■ INPUT MATERIAL ■
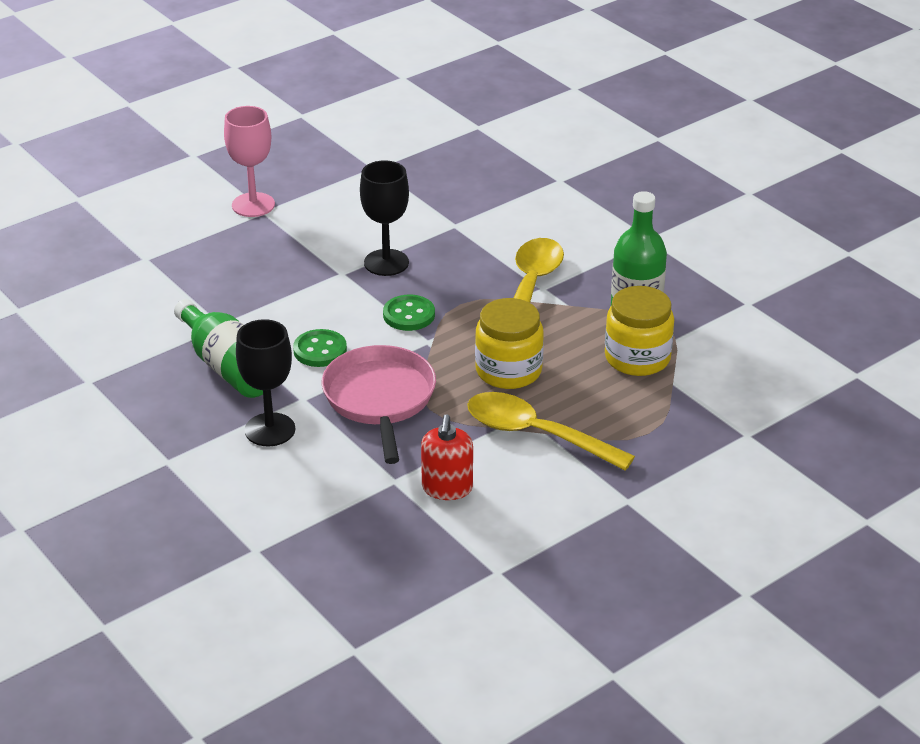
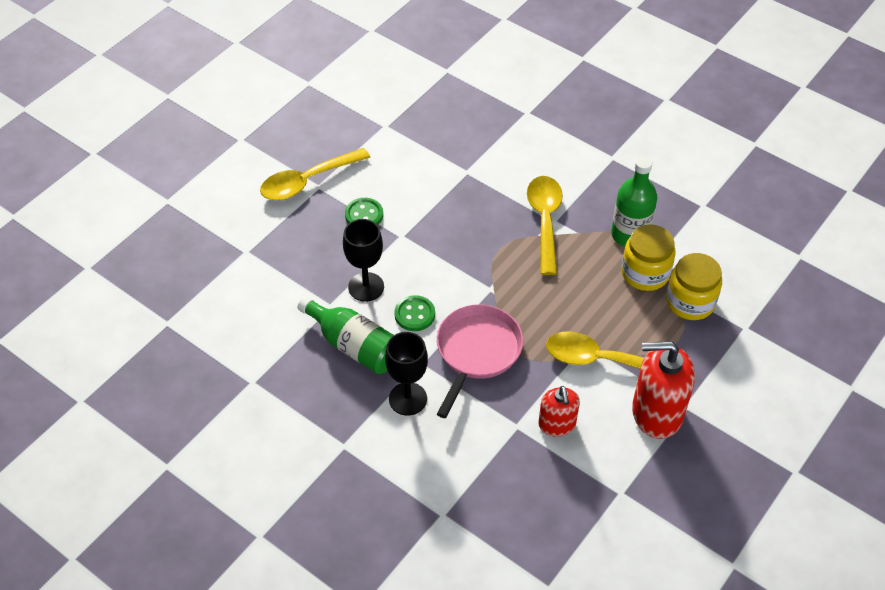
camera: 15 degrees left, 15 degrees up
(253, 205) = (307, 181): pink goblet -> yellow spoon
(380, 399) = (477, 352): pink pan -> pink pan turned 45 degrees clockwise
(386, 263) = (430, 219): black goblet -> black goblet (366, 287)
(409, 315) = (467, 266): green button -> green button (364, 215)
(508, 371) = (559, 305): yellow jar -> yellow jar (690, 302)
(584, 500) = (656, 413): none -> red soap dispenser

■ PROBLEM TO WORK ON ■
Copy each of the entries above precisely, and drop whatever pictures they hold.

■ TASK OUTPUT ■
camera: 15 degrees left, 15 degrees up
(253, 205) = (307, 181): pink goblet -> yellow spoon
(380, 399) = (477, 352): pink pan -> pink pan turned 45 degrees clockwise
(386, 263) = (430, 219): black goblet -> black goblet (366, 287)
(409, 315) = (467, 266): green button -> green button (364, 215)
(508, 371) = (559, 305): yellow jar -> yellow jar (690, 302)
(584, 500) = (656, 413): none -> red soap dispenser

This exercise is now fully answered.